** Input records follows **

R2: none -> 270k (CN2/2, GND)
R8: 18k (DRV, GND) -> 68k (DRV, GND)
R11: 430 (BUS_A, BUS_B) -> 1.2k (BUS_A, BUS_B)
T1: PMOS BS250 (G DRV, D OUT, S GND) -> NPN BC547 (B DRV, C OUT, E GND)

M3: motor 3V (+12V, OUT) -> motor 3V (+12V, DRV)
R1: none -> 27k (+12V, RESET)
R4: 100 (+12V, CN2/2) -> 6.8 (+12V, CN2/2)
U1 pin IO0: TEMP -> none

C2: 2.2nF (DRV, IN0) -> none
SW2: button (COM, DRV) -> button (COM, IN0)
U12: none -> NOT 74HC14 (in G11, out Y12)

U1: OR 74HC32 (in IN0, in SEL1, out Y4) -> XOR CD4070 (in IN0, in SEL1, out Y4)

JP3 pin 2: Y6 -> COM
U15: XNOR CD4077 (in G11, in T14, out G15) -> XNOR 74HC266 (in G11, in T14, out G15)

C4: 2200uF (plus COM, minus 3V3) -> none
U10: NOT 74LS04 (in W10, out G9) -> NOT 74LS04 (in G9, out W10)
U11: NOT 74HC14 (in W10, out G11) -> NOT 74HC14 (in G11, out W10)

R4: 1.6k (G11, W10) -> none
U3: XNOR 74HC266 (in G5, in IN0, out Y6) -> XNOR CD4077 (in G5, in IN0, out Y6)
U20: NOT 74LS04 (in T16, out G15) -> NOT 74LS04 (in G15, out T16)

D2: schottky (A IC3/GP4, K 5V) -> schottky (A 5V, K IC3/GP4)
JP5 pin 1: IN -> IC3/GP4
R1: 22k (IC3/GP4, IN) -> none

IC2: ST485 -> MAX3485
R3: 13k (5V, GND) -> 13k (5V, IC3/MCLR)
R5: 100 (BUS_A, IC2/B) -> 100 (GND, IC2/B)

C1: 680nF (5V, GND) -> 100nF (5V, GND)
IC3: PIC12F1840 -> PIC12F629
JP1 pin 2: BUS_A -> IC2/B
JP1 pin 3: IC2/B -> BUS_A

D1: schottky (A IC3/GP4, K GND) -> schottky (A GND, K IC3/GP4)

** End of Input records **

§ Activity: Write the lines out again exactly, beginning at the line that contains "R5: 100 (BUS_A, IC2/B) -> 100 (GND, IC2/B)" and stopping only at the final line of the listing above.

§ Task output:
R5: 100 (BUS_A, IC2/B) -> 100 (GND, IC2/B)

C1: 680nF (5V, GND) -> 100nF (5V, GND)
IC3: PIC12F1840 -> PIC12F629
JP1 pin 2: BUS_A -> IC2/B
JP1 pin 3: IC2/B -> BUS_A

D1: schottky (A IC3/GP4, K GND) -> schottky (A GND, K IC3/GP4)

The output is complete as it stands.